> **What the task asks**
Transcribe the records that follow exactly. Skip the pictures.

Shape boundary coordinate data
________________
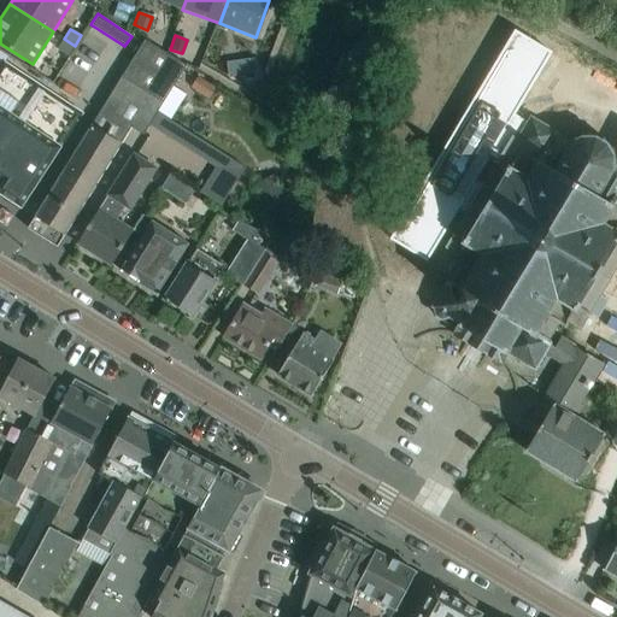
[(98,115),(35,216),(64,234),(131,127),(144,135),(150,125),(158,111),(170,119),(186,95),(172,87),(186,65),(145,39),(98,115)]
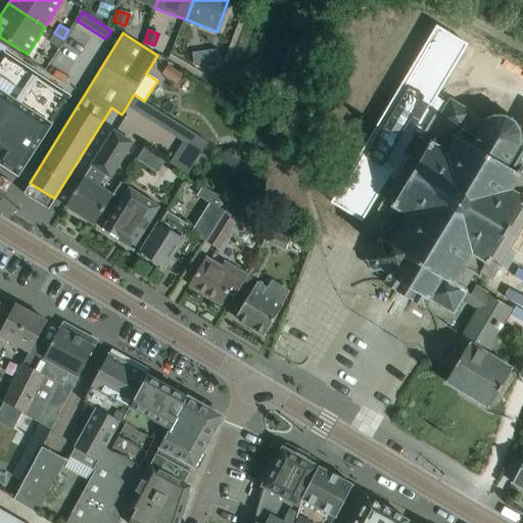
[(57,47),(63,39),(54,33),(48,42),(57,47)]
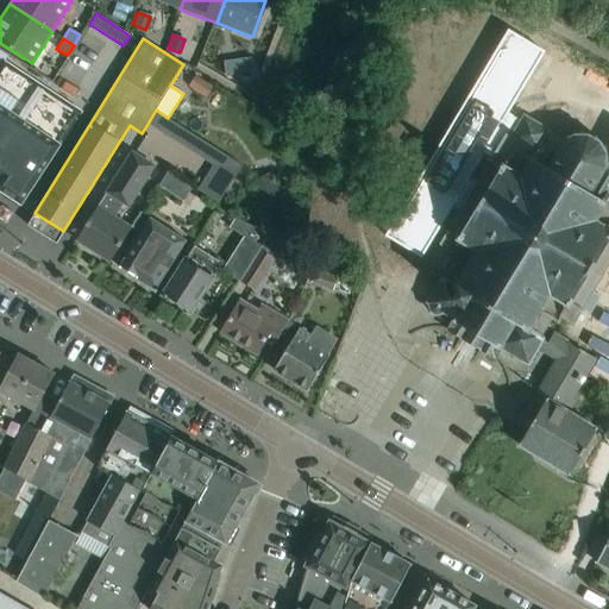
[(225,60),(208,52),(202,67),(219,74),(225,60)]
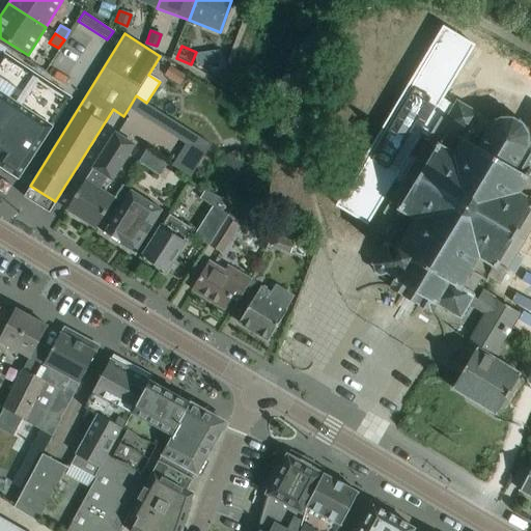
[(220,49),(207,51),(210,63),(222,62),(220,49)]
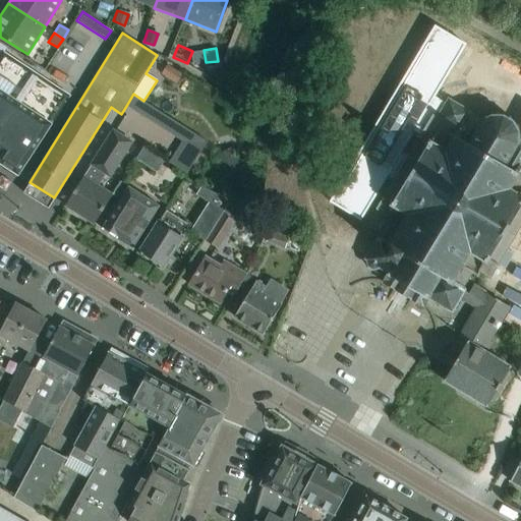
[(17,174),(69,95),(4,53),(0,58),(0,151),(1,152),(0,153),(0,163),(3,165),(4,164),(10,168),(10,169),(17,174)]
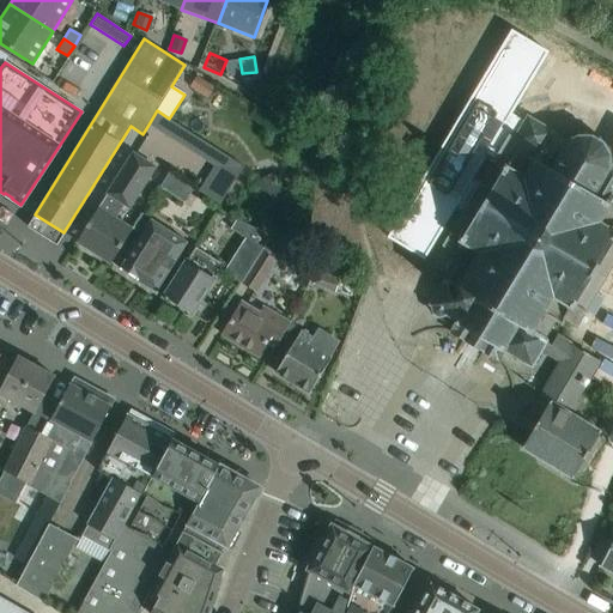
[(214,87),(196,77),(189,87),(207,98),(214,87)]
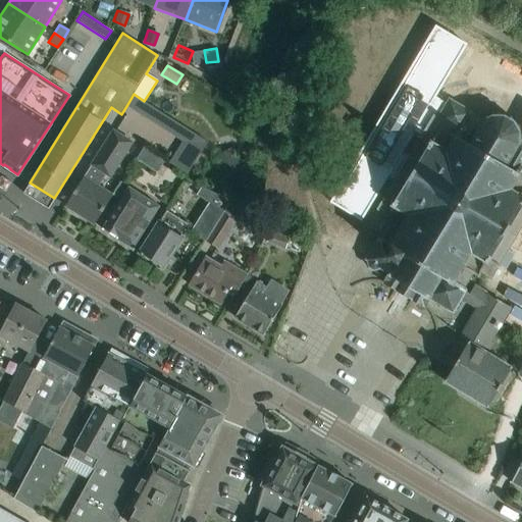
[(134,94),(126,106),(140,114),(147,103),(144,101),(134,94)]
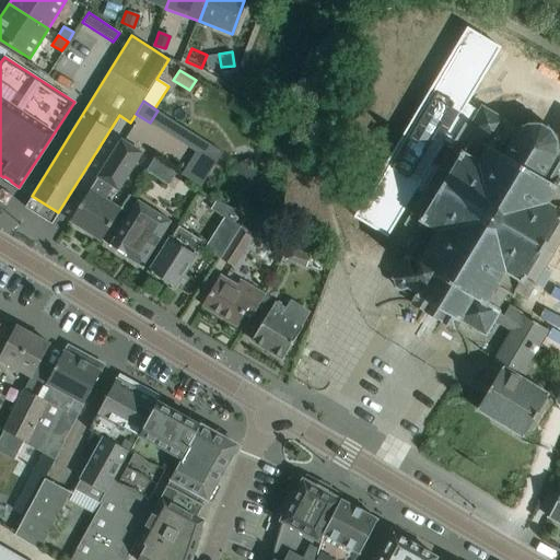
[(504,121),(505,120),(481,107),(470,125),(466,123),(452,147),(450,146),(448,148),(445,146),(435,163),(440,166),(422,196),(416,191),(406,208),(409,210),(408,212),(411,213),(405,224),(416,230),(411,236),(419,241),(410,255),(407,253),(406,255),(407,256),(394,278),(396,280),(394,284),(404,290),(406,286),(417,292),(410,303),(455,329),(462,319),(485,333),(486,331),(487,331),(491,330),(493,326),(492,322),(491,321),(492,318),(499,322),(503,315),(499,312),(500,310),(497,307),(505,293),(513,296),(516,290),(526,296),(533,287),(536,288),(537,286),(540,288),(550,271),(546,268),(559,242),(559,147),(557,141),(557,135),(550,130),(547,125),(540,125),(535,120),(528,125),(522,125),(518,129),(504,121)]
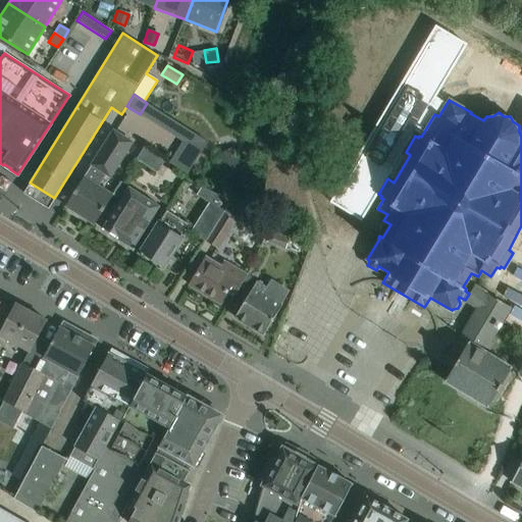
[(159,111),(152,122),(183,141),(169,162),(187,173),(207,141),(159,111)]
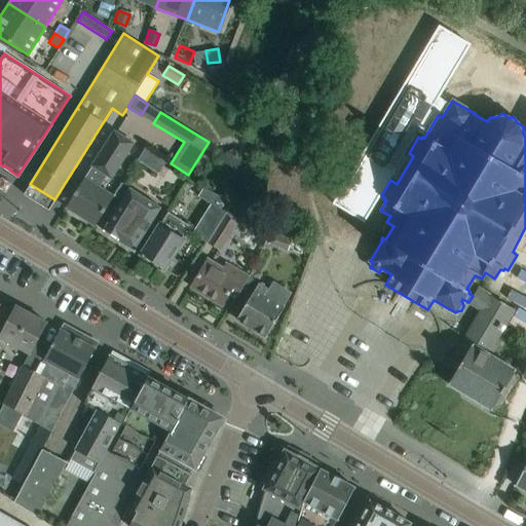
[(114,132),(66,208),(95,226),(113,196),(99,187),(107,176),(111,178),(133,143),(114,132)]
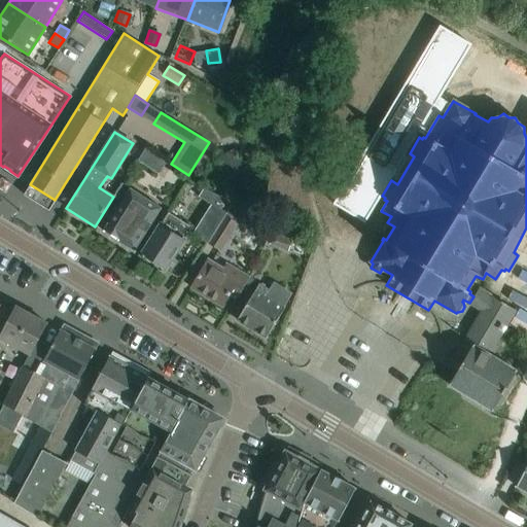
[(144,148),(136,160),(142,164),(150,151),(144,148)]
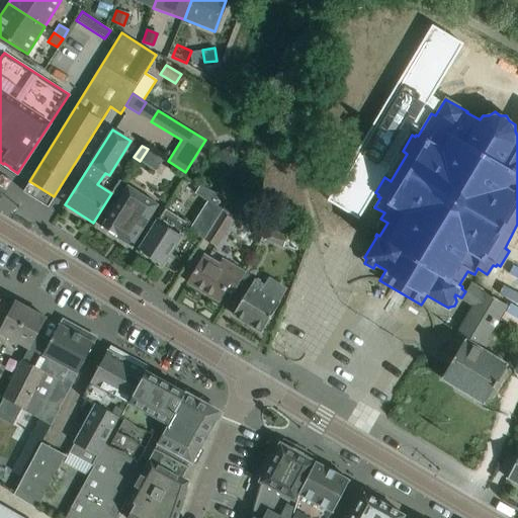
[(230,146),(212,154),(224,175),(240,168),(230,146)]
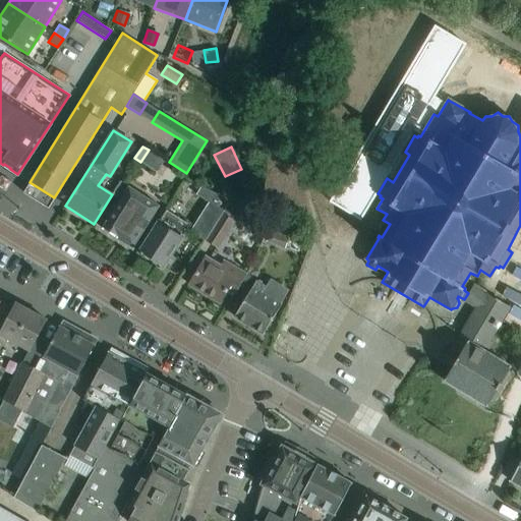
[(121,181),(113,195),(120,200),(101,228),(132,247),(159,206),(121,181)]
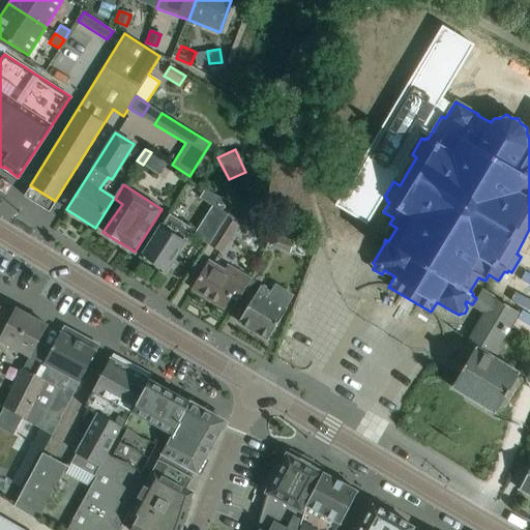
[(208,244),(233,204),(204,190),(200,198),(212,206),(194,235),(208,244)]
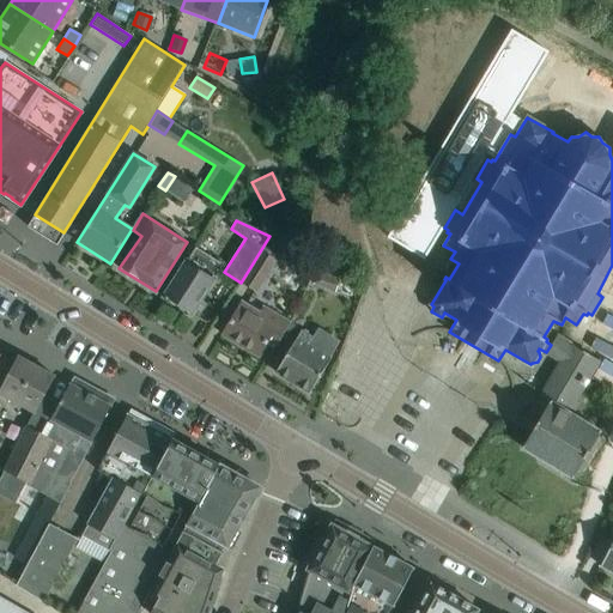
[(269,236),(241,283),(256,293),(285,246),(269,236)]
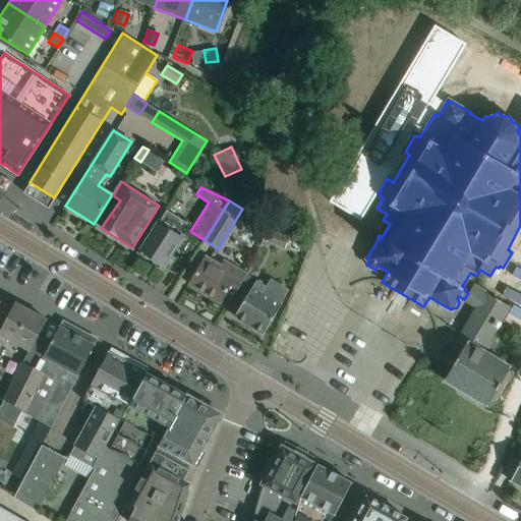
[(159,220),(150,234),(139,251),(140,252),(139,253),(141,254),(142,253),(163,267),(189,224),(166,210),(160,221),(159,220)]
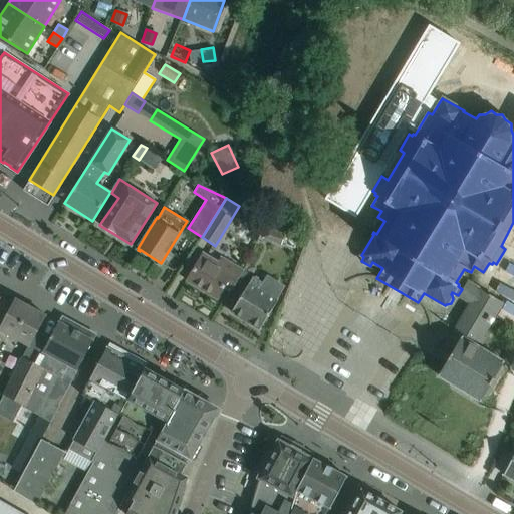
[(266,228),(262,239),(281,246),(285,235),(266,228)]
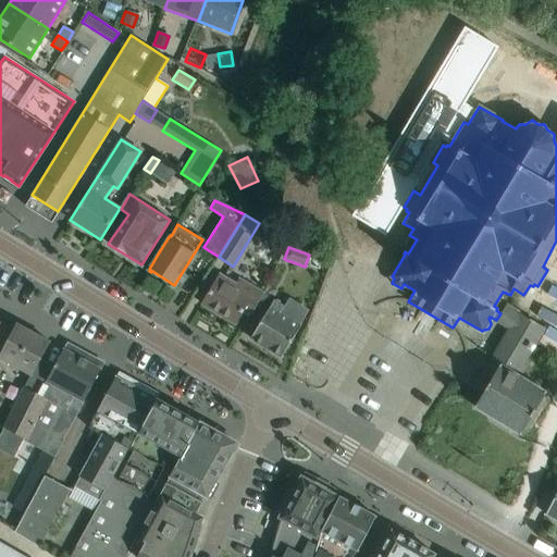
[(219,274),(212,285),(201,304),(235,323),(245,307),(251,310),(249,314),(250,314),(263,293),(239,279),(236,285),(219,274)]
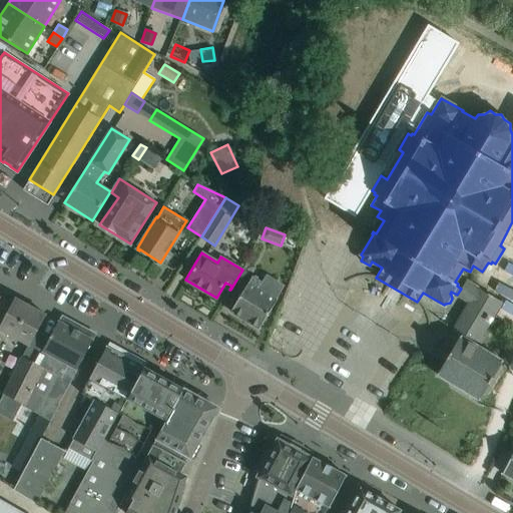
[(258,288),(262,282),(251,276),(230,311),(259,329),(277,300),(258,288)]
________________
> **Output for this exercise**
[(98,115),(35,216),(64,234),(131,127),(144,135),(150,125),(158,111),(170,119),(186,95),(172,87),(186,65),(145,39),(98,115)]
[(57,47),(63,39),(54,33),(48,42),(57,47)]
[(225,60),(208,52),(202,67),(219,74),(225,60)]
[(220,49),(207,51),(210,63),(222,62),(220,49)]
[(17,174),(69,95),(4,53),(0,58),(0,151),(1,152),(0,153),(0,163),(3,165),(4,164),(10,168),(10,169),(17,174)]
[(214,87),(196,77),(189,87),(207,98),(214,87)]
[(134,94),(126,106),(140,114),(147,103),(144,101),(134,94)]
[(504,121),(505,120),(481,107),(470,125),(466,123),(452,147),(450,146),(448,148),(445,146),(435,163),(440,166),(422,196),(416,191),(406,208),(409,210),(408,212),(411,213),(405,224),(416,230),(411,236),(419,241),(410,255),(407,253),(406,255),(407,256),(394,278),(396,280),(394,284),(404,290),(406,286),(417,292),(410,303),(455,329),(462,319),(485,333),(486,331),(487,331),(491,330),(493,326),(492,322),(491,321),(492,318),(499,322),(503,315),(499,312),(500,310),(497,307),(505,293),(513,296),(516,290),(526,296),(533,287),(536,288),(537,286),(540,288),(550,271),(546,268),(559,242),(559,147),(557,141),(557,135),(550,130),(547,125),(540,125),(535,120),(528,125),(522,125),(518,129),(504,121)]
[(159,111),(152,122),(183,141),(169,162),(187,173),(207,141),(159,111)]
[(114,132),(66,208),(95,226),(113,196),(99,187),(107,176),(111,178),(133,143),(114,132)]
[(144,148),(136,160),(142,164),(150,151),(144,148)]
[(230,146),(212,154),(224,175),(240,168),(230,146)]
[(121,181),(113,195),(120,200),(101,228),(132,247),(159,206),(121,181)]
[(208,244),(233,204),(204,190),(200,198),(212,206),(194,235),(208,244)]
[(269,236),(241,283),(256,293),(285,246),(269,236)]
[(159,220),(150,234),(139,251),(140,252),(139,253),(141,254),(142,253),(163,267),(189,224),(166,210),(160,221),(159,220)]
[(266,228),(262,239),(281,246),(285,235),(266,228)]
[(219,274),(212,285),(201,304),(235,323),(245,307),(251,310),(249,314),(250,314),(263,293),(239,279),(236,285),(219,274)]
[(258,288),(262,282),(251,276),(230,311),(259,329),(277,300),(258,288)]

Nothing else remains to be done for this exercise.